Records from a spatial question set
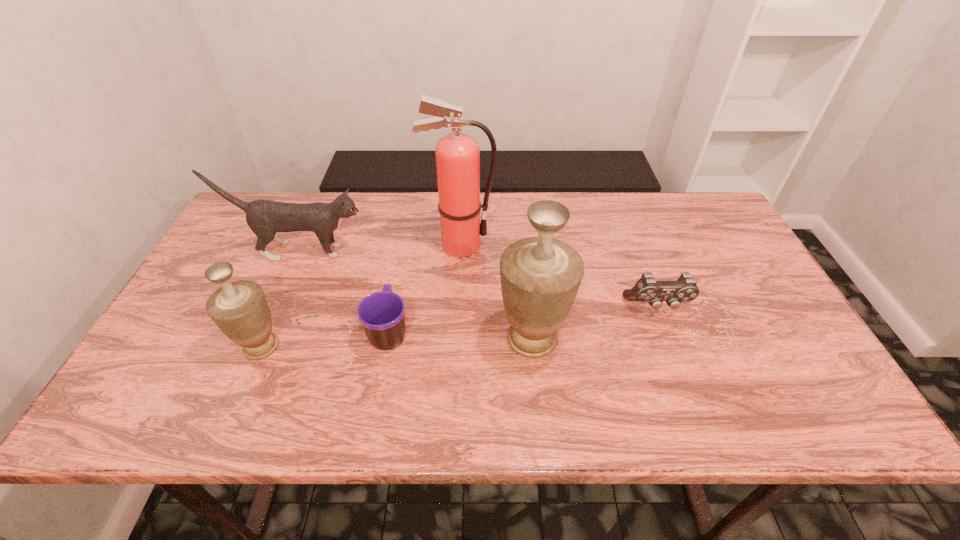
Identify the location of blank area at the left edge. The image size is (960, 540). (252, 254).

In the image, there is a desktop. What are the coordinates of `vacant area at the right edge` in the screenshot? It's located at (737, 277).

This screenshot has width=960, height=540. I want to click on vacant point at the far right corner, so click(x=672, y=209).

You are a GUI agent. You are given a task and a screenshot of the screen. Output one action in this format:
    pyautogui.click(x=<x>, y=<y>)
    Task: Click on the free area in between the control and the shorter urn
    
    Given the screenshot: What is the action you would take?
    pyautogui.click(x=460, y=326)

Where is `free space between the shorter urn and the fire extinguisher`? free space between the shorter urn and the fire extinguisher is located at coordinates (360, 296).

Identify the location of unoccupied position between the control and the cat. The width and height of the screenshot is (960, 540). (479, 279).

Locate an element on the screen. free spot between the taller urn and the cat is located at coordinates pos(417,295).

At what (x,y) coordinates should I click in order to perform the action: click on vacant space in between the third object from left to right and the right urn. Please return your answer as a coordinate pair (x, y). Looking at the image, I should click on (461, 335).

The width and height of the screenshot is (960, 540). In order to click on free space between the shorter urn and the cat in this screenshot , I will do `click(281, 299)`.

Locate an element on the screen. The image size is (960, 540). free space between the taller urn and the cat is located at coordinates (417, 295).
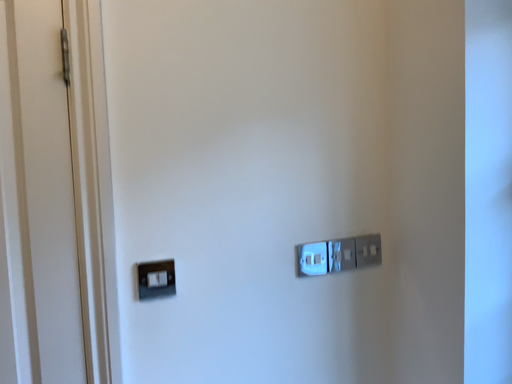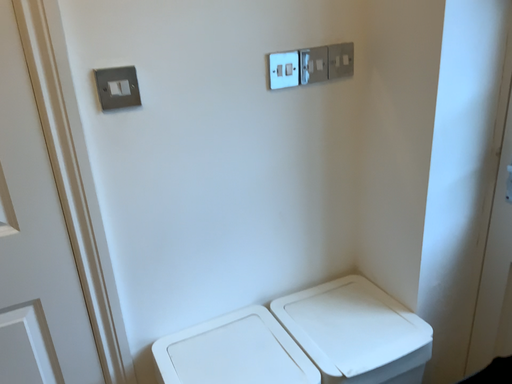
Question: How did the camera likely rotate when shooting the video?

Choices:
 (A) rotated downward
 (B) rotated upward

Answer: (A)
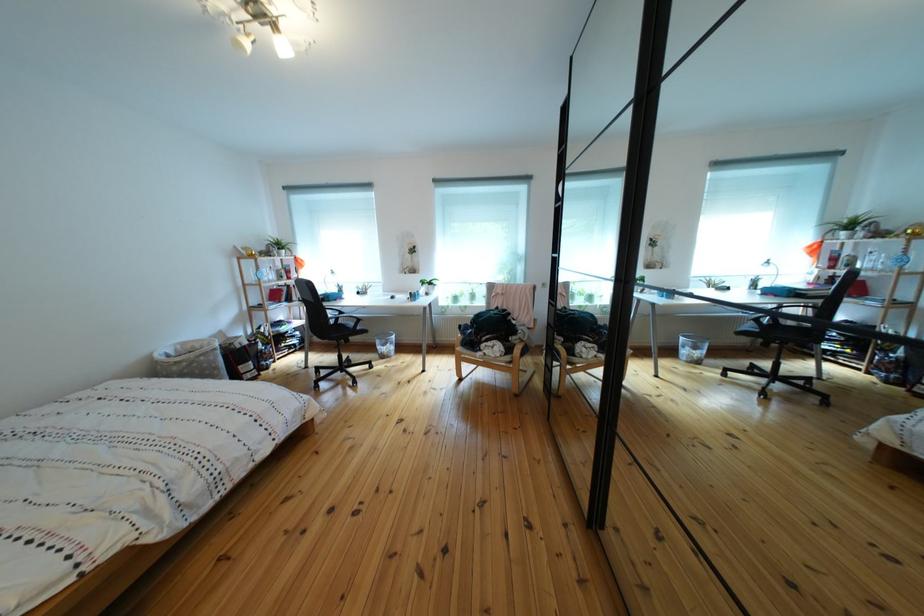
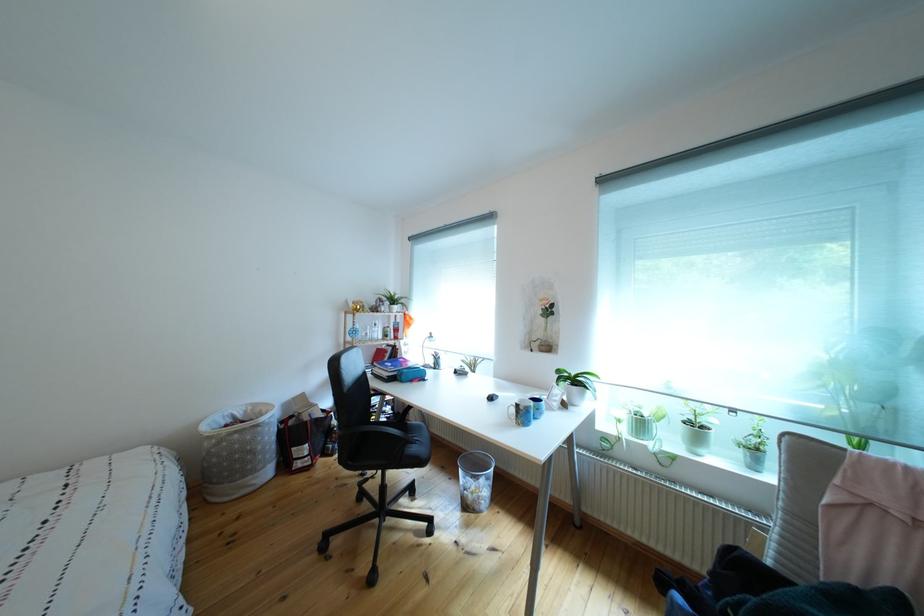
The point at (x=227, y=374) is marked in the first image. Where is the corresponding point in the second image?

(263, 456)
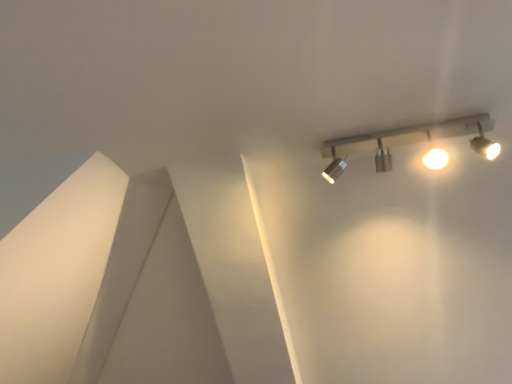
In order to face satin silver spotlight at upper right, should I rotate leftwards or rightwards?

A 19.881 degree turn to the right will do.

Describe the element at coordinates (407, 142) in the screenshot. I see `satin silver spotlight at upper right` at that location.

The width and height of the screenshot is (512, 384). Identify the location of satin silver spotlight at upper right. (407, 142).

The height and width of the screenshot is (384, 512). What are the coordinates of `satin silver spotlight at upper right` in the screenshot? It's located at (407, 142).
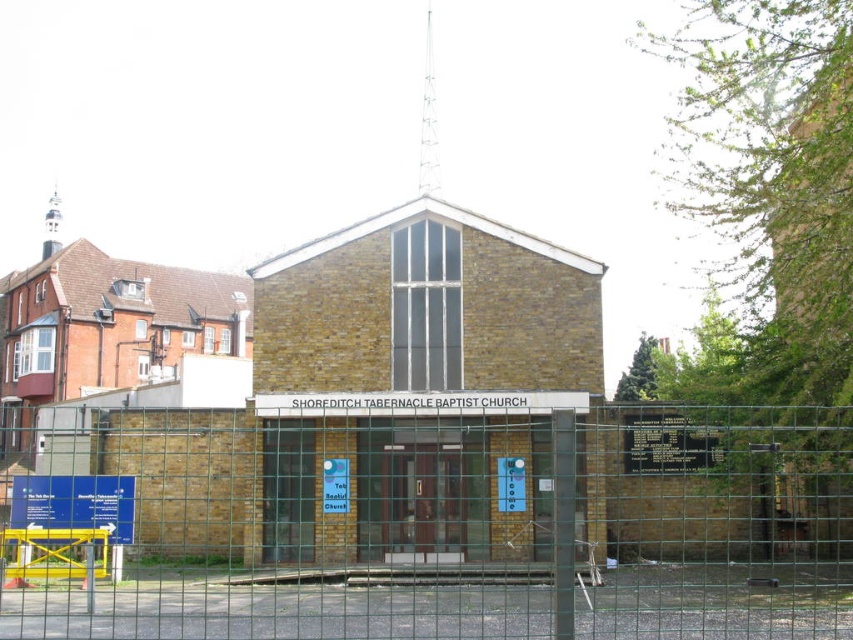
Question: Among these points, which one is nearest to the camera?

Choices:
 (A) (428, 554)
 (B) (335, 476)

Answer: (A)

Question: Which point is farther to the camera?

Choices:
 (A) [49, 515]
 (B) [233, 552]

Answer: (B)

Question: Does blue plastic sign at lower left come behind white paper sign at center?

Choices:
 (A) yes
 (B) no

Answer: (B)

Question: Does blue plastic sign at lower left appear under white paper sign at center?

Choices:
 (A) no
 (B) yes

Answer: (A)

Question: Based on their relative distances, which object is farther from the white paper sign at center?

Choices:
 (A) blue plastic sign at lower left
 (B) green wire mesh fence at center

Answer: (A)

Question: Can you confirm if green wire mesh fence at center is positioned to the left of blue plastic sign at lower left?

Choices:
 (A) yes
 (B) no

Answer: (B)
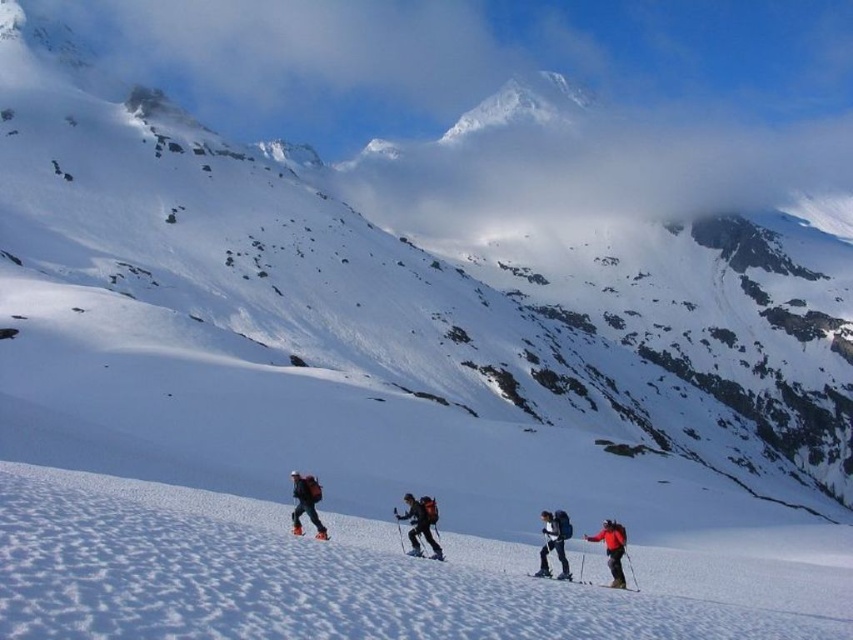
Question: Is red matte jacket at lower right behind white matte ski at lower center?

Choices:
 (A) yes
 (B) no

Answer: (B)

Question: Can you confirm if red backpack at center is positioned below matte black ski at lower center?

Choices:
 (A) yes
 (B) no

Answer: (B)

Question: Estimate the real-world distances between objects in this image. Which object is closer to the red backpack at center?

| WHAT IS ASKED |
Revise all of the lines above so that every instance of "fire extinguisher" reads "trash can", leaving everything else unchanged, and omit the pictures from the result.

| ANSWER FOR THIS EXERCISE |
Identify the location of blank area at the left edge. The image size is (960, 540). (252, 254).

In the image, there is a desktop. What are the coordinates of `vacant area at the right edge` in the screenshot? It's located at (737, 277).

This screenshot has width=960, height=540. I want to click on vacant point at the far right corner, so click(x=672, y=209).

You are a GUI agent. You are given a task and a screenshot of the screen. Output one action in this format:
    pyautogui.click(x=<x>, y=<y>)
    Task: Click on the free area in between the control and the shorter urn
    
    Given the screenshot: What is the action you would take?
    pyautogui.click(x=460, y=326)

Where is `free space between the shorter urn and the trash can`? free space between the shorter urn and the trash can is located at coordinates (360, 296).

Identify the location of unoccupied position between the control and the cat. The width and height of the screenshot is (960, 540). (479, 279).

Locate an element on the screen. free spot between the taller urn and the cat is located at coordinates pos(417,295).

At what (x,y) coordinates should I click in order to perform the action: click on vacant space in between the third object from left to right and the right urn. Please return your answer as a coordinate pair (x, y). Looking at the image, I should click on (461, 335).

The width and height of the screenshot is (960, 540). In order to click on free space between the shorter urn and the cat in this screenshot , I will do `click(281, 299)`.

Locate an element on the screen. The image size is (960, 540). free space between the taller urn and the cat is located at coordinates (417, 295).
Question: How did the camera likely rotate when shooting the video?

Choices:
 (A) rotated downward
 (B) rotated upward

Answer: (A)
The point at (x=227, y=374) is marked in the first image. Where is the corresponding point in the second image?

(263, 456)
In order to face satin silver spotlight at upper right, should I rotate leftwards or rightwards?

A 19.881 degree turn to the right will do.

Describe the element at coordinates (407, 142) in the screenshot. I see `satin silver spotlight at upper right` at that location.

The width and height of the screenshot is (512, 384). Identify the location of satin silver spotlight at upper right. (407, 142).

The height and width of the screenshot is (384, 512). What are the coordinates of `satin silver spotlight at upper right` in the screenshot? It's located at (407, 142).
Question: Among these points, which one is nearest to the camera?

Choices:
 (A) (428, 554)
 (B) (335, 476)

Answer: (A)

Question: Which point is farther to the camera?

Choices:
 (A) [49, 515]
 (B) [233, 552]

Answer: (B)

Question: Does blue plastic sign at lower left come behind white paper sign at center?

Choices:
 (A) yes
 (B) no

Answer: (B)

Question: Does blue plastic sign at lower left appear under white paper sign at center?

Choices:
 (A) no
 (B) yes

Answer: (A)

Question: Based on their relative distances, which object is farther from the white paper sign at center?

Choices:
 (A) blue plastic sign at lower left
 (B) green wire mesh fence at center

Answer: (A)

Question: Can you confirm if green wire mesh fence at center is positioned to the left of blue plastic sign at lower left?

Choices:
 (A) yes
 (B) no

Answer: (B)
Question: Is red matte jacket at lower right behind white matte ski at lower center?

Choices:
 (A) yes
 (B) no

Answer: (B)

Question: Can you confirm if red backpack at center is positioned below matte black ski at lower center?

Choices:
 (A) yes
 (B) no

Answer: (B)

Question: Estimate the real-world distances between objects in this image. Which object is closer to the red backpack at center?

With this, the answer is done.